--- START ---

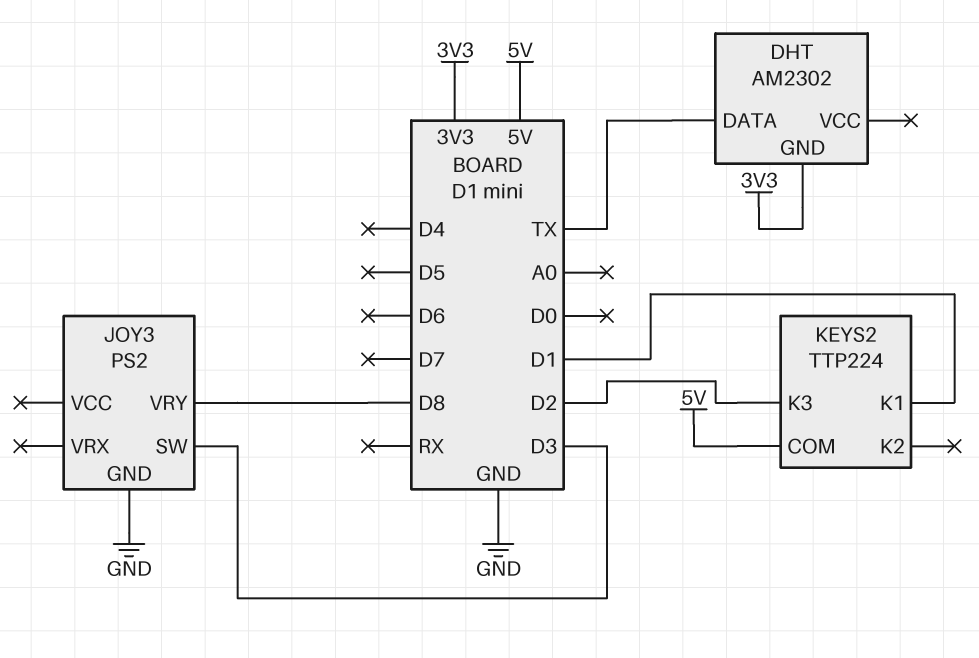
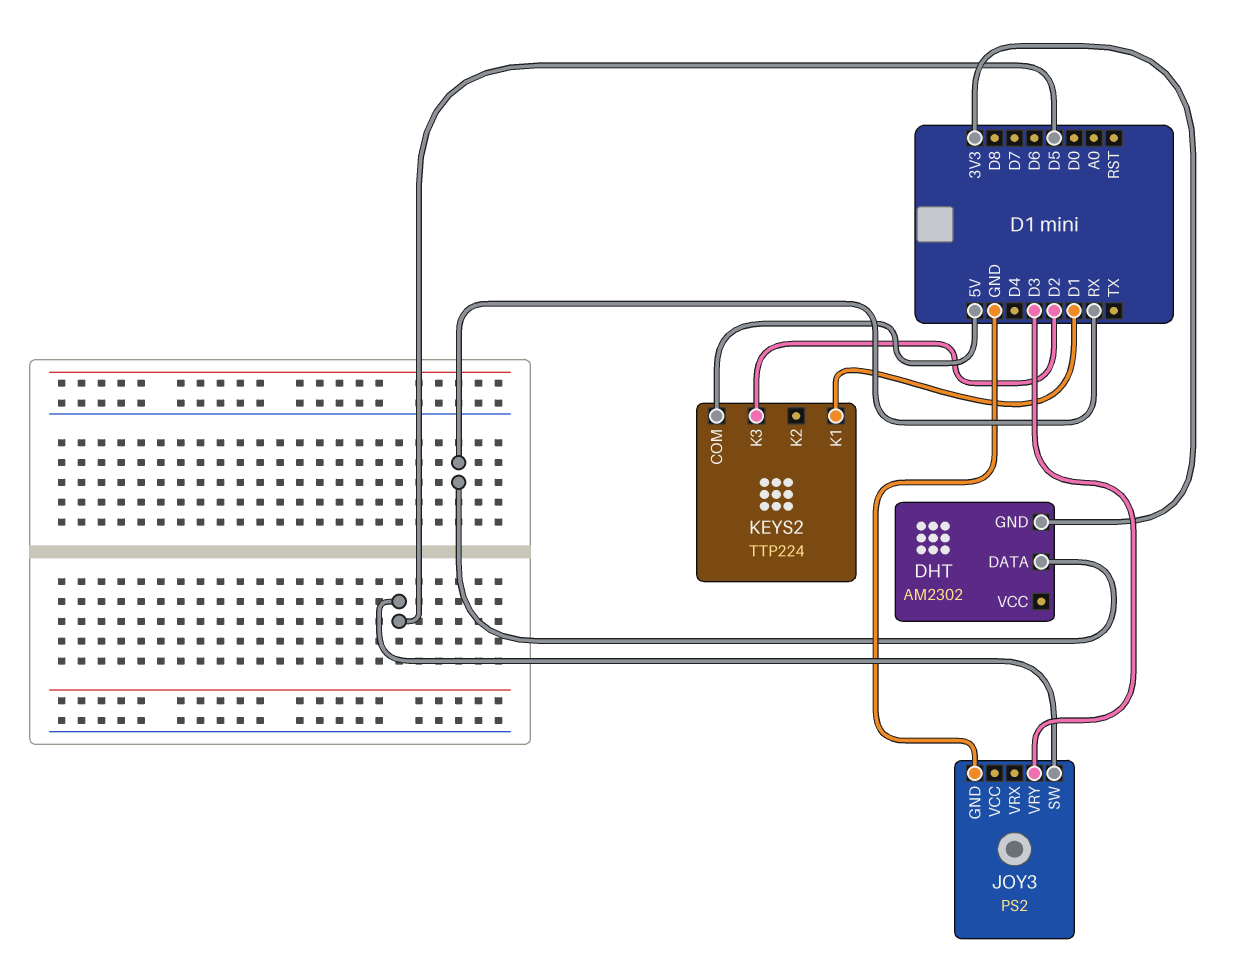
DHT pin DATA: TX -> RX
JOY3 pin SW: D3 -> D5
JOY3 pin VRY: D8 -> D3

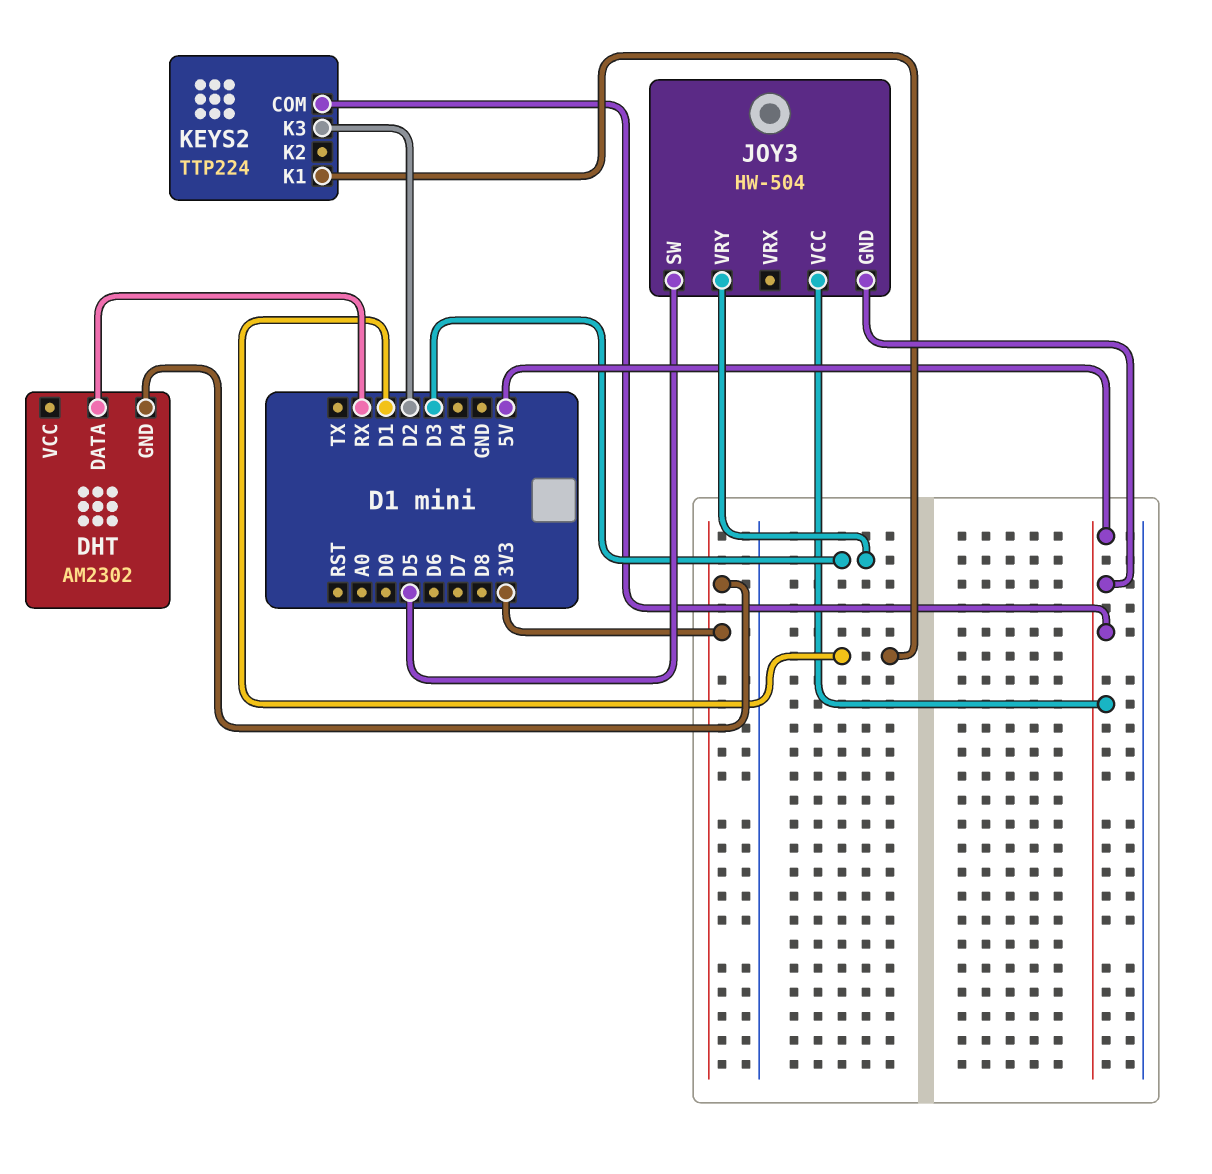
JOY3: PS2 -> HW-504
JOY3 pin GND: GND -> 5V
JOY3 pin VCC: none -> 5V

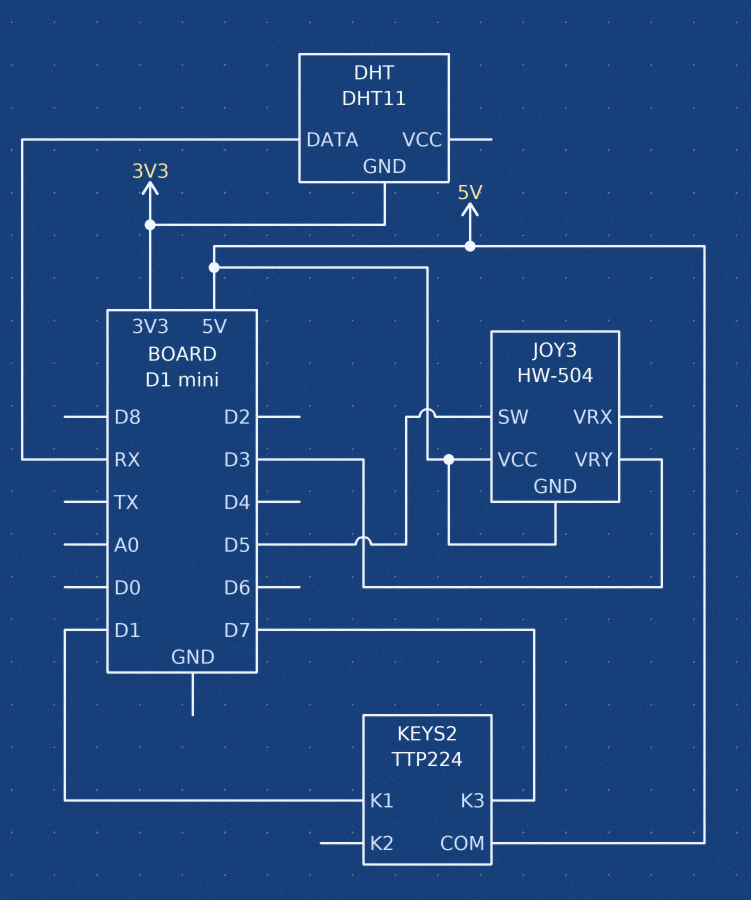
DHT: AM2302 -> DHT11
KEYS2 pin K3: D2 -> D7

--- END ---

> EXERCISE DETAILS:
With the pictures set aside, write out the whole listing exactly.

> RESPONSE:
DHT pin DATA: TX -> RX
JOY3 pin SW: D3 -> D5
JOY3 pin VRY: D8 -> D3

JOY3: PS2 -> HW-504
JOY3 pin GND: GND -> 5V
JOY3 pin VCC: none -> 5V

DHT: AM2302 -> DHT11
KEYS2 pin K3: D2 -> D7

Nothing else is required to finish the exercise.